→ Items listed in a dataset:
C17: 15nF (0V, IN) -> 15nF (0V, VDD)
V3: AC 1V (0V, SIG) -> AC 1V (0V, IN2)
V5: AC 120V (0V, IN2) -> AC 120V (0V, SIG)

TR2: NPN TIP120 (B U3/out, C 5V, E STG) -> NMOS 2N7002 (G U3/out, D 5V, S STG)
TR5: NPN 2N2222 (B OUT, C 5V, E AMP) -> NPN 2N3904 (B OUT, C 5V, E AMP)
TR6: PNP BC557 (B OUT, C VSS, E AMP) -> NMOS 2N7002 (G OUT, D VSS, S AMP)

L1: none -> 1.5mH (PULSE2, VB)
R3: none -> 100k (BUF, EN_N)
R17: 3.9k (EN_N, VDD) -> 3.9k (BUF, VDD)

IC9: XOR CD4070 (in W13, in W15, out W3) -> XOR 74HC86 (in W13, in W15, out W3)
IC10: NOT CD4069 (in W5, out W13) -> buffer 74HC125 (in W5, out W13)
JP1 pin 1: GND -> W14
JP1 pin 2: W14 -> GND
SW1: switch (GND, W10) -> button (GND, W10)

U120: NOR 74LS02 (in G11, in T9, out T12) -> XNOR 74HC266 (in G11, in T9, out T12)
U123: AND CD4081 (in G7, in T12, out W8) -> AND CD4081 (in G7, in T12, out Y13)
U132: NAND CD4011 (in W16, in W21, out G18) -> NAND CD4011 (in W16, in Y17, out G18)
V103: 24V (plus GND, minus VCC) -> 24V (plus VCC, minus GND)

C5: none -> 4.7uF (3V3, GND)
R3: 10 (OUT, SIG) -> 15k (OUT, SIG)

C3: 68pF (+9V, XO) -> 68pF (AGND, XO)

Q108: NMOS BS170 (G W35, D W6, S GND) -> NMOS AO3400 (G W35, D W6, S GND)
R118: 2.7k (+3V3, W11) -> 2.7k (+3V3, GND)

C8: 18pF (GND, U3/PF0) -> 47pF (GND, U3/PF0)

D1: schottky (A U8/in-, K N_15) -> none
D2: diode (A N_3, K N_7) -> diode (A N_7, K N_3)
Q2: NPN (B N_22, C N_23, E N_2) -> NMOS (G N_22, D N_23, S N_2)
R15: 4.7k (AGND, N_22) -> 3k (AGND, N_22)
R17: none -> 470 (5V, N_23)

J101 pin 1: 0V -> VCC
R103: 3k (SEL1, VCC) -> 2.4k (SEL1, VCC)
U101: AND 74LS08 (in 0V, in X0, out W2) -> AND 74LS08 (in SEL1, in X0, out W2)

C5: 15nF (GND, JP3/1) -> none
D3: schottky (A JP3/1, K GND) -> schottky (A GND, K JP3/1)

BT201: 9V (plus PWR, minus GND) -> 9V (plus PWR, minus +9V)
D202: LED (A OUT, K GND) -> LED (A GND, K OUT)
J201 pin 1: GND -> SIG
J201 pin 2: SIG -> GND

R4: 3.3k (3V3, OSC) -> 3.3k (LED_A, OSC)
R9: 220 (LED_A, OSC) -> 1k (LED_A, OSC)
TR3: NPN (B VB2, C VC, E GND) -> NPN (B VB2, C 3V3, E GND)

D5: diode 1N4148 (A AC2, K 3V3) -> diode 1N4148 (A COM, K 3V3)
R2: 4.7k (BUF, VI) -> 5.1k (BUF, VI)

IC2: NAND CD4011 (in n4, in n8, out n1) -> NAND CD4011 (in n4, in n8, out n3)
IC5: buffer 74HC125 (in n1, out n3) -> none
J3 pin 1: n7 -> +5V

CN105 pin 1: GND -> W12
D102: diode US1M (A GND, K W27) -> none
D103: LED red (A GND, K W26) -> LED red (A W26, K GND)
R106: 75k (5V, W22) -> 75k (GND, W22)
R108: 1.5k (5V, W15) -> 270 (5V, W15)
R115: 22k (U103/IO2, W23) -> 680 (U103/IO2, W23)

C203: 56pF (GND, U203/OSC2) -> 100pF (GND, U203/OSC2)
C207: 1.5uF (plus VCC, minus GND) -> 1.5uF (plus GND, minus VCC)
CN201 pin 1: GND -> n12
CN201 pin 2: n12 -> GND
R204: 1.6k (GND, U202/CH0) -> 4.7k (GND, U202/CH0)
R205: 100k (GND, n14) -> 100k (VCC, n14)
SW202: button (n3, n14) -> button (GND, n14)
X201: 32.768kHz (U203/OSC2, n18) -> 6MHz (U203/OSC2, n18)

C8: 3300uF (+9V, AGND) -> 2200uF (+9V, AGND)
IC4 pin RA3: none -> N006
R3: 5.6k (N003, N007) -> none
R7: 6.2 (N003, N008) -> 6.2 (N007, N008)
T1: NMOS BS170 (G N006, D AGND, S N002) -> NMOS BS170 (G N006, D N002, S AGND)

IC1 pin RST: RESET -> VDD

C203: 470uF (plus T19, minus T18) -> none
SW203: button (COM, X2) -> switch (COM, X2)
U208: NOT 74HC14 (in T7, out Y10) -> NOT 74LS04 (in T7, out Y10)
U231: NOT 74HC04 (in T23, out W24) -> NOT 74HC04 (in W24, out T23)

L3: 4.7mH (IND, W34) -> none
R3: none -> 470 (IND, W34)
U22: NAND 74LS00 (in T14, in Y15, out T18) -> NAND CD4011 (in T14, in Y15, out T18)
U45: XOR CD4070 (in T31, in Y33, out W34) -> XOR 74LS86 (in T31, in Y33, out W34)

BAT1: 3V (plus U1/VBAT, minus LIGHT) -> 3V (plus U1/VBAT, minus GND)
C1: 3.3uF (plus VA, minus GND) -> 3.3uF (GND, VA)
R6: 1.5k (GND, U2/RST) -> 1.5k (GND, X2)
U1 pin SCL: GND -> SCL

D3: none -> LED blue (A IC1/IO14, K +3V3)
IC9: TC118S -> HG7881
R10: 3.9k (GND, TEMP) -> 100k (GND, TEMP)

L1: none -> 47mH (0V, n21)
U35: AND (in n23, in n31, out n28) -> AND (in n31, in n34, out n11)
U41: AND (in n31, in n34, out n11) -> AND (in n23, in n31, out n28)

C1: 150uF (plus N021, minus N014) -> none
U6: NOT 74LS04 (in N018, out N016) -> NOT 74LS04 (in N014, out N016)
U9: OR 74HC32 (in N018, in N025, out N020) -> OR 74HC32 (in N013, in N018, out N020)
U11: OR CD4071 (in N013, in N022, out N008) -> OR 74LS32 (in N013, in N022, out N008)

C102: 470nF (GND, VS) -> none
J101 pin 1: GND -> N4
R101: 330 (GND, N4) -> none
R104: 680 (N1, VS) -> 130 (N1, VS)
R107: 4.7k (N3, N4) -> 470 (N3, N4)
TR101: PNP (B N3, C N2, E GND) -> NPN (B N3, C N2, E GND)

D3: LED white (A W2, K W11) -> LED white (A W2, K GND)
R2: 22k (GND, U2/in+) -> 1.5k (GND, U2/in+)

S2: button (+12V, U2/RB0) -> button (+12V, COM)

→ Task to carry out: I would like the records restated exactly, with every line intact.

→ Solution to this task:
C17: 15nF (0V, IN) -> 15nF (0V, VDD)
V3: AC 1V (0V, SIG) -> AC 1V (0V, IN2)
V5: AC 120V (0V, IN2) -> AC 120V (0V, SIG)

TR2: NPN TIP120 (B U3/out, C 5V, E STG) -> NMOS 2N7002 (G U3/out, D 5V, S STG)
TR5: NPN 2N2222 (B OUT, C 5V, E AMP) -> NPN 2N3904 (B OUT, C 5V, E AMP)
TR6: PNP BC557 (B OUT, C VSS, E AMP) -> NMOS 2N7002 (G OUT, D VSS, S AMP)

L1: none -> 1.5mH (PULSE2, VB)
R3: none -> 100k (BUF, EN_N)
R17: 3.9k (EN_N, VDD) -> 3.9k (BUF, VDD)

IC9: XOR CD4070 (in W13, in W15, out W3) -> XOR 74HC86 (in W13, in W15, out W3)
IC10: NOT CD4069 (in W5, out W13) -> buffer 74HC125 (in W5, out W13)
JP1 pin 1: GND -> W14
JP1 pin 2: W14 -> GND
SW1: switch (GND, W10) -> button (GND, W10)

U120: NOR 74LS02 (in G11, in T9, out T12) -> XNOR 74HC266 (in G11, in T9, out T12)
U123: AND CD4081 (in G7, in T12, out W8) -> AND CD4081 (in G7, in T12, out Y13)
U132: NAND CD4011 (in W16, in W21, out G18) -> NAND CD4011 (in W16, in Y17, out G18)
V103: 24V (plus GND, minus VCC) -> 24V (plus VCC, minus GND)

C5: none -> 4.7uF (3V3, GND)
R3: 10 (OUT, SIG) -> 15k (OUT, SIG)

C3: 68pF (+9V, XO) -> 68pF (AGND, XO)

Q108: NMOS BS170 (G W35, D W6, S GND) -> NMOS AO3400 (G W35, D W6, S GND)
R118: 2.7k (+3V3, W11) -> 2.7k (+3V3, GND)

C8: 18pF (GND, U3/PF0) -> 47pF (GND, U3/PF0)

D1: schottky (A U8/in-, K N_15) -> none
D2: diode (A N_3, K N_7) -> diode (A N_7, K N_3)
Q2: NPN (B N_22, C N_23, E N_2) -> NMOS (G N_22, D N_23, S N_2)
R15: 4.7k (AGND, N_22) -> 3k (AGND, N_22)
R17: none -> 470 (5V, N_23)

J101 pin 1: 0V -> VCC
R103: 3k (SEL1, VCC) -> 2.4k (SEL1, VCC)
U101: AND 74LS08 (in 0V, in X0, out W2) -> AND 74LS08 (in SEL1, in X0, out W2)

C5: 15nF (GND, JP3/1) -> none
D3: schottky (A JP3/1, K GND) -> schottky (A GND, K JP3/1)

BT201: 9V (plus PWR, minus GND) -> 9V (plus PWR, minus +9V)
D202: LED (A OUT, K GND) -> LED (A GND, K OUT)
J201 pin 1: GND -> SIG
J201 pin 2: SIG -> GND

R4: 3.3k (3V3, OSC) -> 3.3k (LED_A, OSC)
R9: 220 (LED_A, OSC) -> 1k (LED_A, OSC)
TR3: NPN (B VB2, C VC, E GND) -> NPN (B VB2, C 3V3, E GND)

D5: diode 1N4148 (A AC2, K 3V3) -> diode 1N4148 (A COM, K 3V3)
R2: 4.7k (BUF, VI) -> 5.1k (BUF, VI)

IC2: NAND CD4011 (in n4, in n8, out n1) -> NAND CD4011 (in n4, in n8, out n3)
IC5: buffer 74HC125 (in n1, out n3) -> none
J3 pin 1: n7 -> +5V

CN105 pin 1: GND -> W12
D102: diode US1M (A GND, K W27) -> none
D103: LED red (A GND, K W26) -> LED red (A W26, K GND)
R106: 75k (5V, W22) -> 75k (GND, W22)
R108: 1.5k (5V, W15) -> 270 (5V, W15)
R115: 22k (U103/IO2, W23) -> 680 (U103/IO2, W23)

C203: 56pF (GND, U203/OSC2) -> 100pF (GND, U203/OSC2)
C207: 1.5uF (plus VCC, minus GND) -> 1.5uF (plus GND, minus VCC)
CN201 pin 1: GND -> n12
CN201 pin 2: n12 -> GND
R204: 1.6k (GND, U202/CH0) -> 4.7k (GND, U202/CH0)
R205: 100k (GND, n14) -> 100k (VCC, n14)
SW202: button (n3, n14) -> button (GND, n14)
X201: 32.768kHz (U203/OSC2, n18) -> 6MHz (U203/OSC2, n18)

C8: 3300uF (+9V, AGND) -> 2200uF (+9V, AGND)
IC4 pin RA3: none -> N006
R3: 5.6k (N003, N007) -> none
R7: 6.2 (N003, N008) -> 6.2 (N007, N008)
T1: NMOS BS170 (G N006, D AGND, S N002) -> NMOS BS170 (G N006, D N002, S AGND)

IC1 pin RST: RESET -> VDD

C203: 470uF (plus T19, minus T18) -> none
SW203: button (COM, X2) -> switch (COM, X2)
U208: NOT 74HC14 (in T7, out Y10) -> NOT 74LS04 (in T7, out Y10)
U231: NOT 74HC04 (in T23, out W24) -> NOT 74HC04 (in W24, out T23)

L3: 4.7mH (IND, W34) -> none
R3: none -> 470 (IND, W34)
U22: NAND 74LS00 (in T14, in Y15, out T18) -> NAND CD4011 (in T14, in Y15, out T18)
U45: XOR CD4070 (in T31, in Y33, out W34) -> XOR 74LS86 (in T31, in Y33, out W34)

BAT1: 3V (plus U1/VBAT, minus LIGHT) -> 3V (plus U1/VBAT, minus GND)
C1: 3.3uF (plus VA, minus GND) -> 3.3uF (GND, VA)
R6: 1.5k (GND, U2/RST) -> 1.5k (GND, X2)
U1 pin SCL: GND -> SCL

D3: none -> LED blue (A IC1/IO14, K +3V3)
IC9: TC118S -> HG7881
R10: 3.9k (GND, TEMP) -> 100k (GND, TEMP)

L1: none -> 47mH (0V, n21)
U35: AND (in n23, in n31, out n28) -> AND (in n31, in n34, out n11)
U41: AND (in n31, in n34, out n11) -> AND (in n23, in n31, out n28)

C1: 150uF (plus N021, minus N014) -> none
U6: NOT 74LS04 (in N018, out N016) -> NOT 74LS04 (in N014, out N016)
U9: OR 74HC32 (in N018, in N025, out N020) -> OR 74HC32 (in N013, in N018, out N020)
U11: OR CD4071 (in N013, in N022, out N008) -> OR 74LS32 (in N013, in N022, out N008)

C102: 470nF (GND, VS) -> none
J101 pin 1: GND -> N4
R101: 330 (GND, N4) -> none
R104: 680 (N1, VS) -> 130 (N1, VS)
R107: 4.7k (N3, N4) -> 470 (N3, N4)
TR101: PNP (B N3, C N2, E GND) -> NPN (B N3, C N2, E GND)

D3: LED white (A W2, K W11) -> LED white (A W2, K GND)
R2: 22k (GND, U2/in+) -> 1.5k (GND, U2/in+)

S2: button (+12V, U2/RB0) -> button (+12V, COM)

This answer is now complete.